## WHAT YOU SHOULD DO
Lines below containing the word "black" should be copied out.

## AVAILABLE DATA
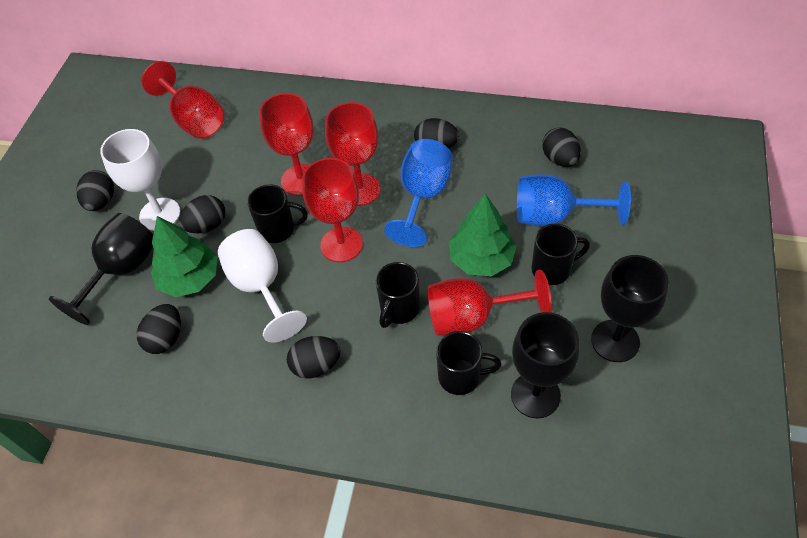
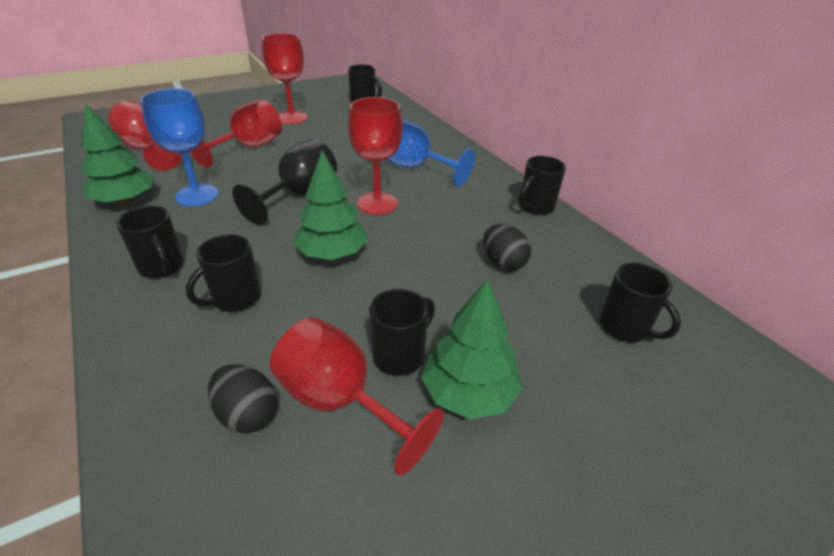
black egg: 6 -> 2
black goblet: 3 -> 1
black mug: 4 -> 6
green tree: 2 -> 3
white goblet: 2 -> 0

## SOLUTION TO THIS TASK
black egg: 6 -> 2
black goblet: 3 -> 1
black mug: 4 -> 6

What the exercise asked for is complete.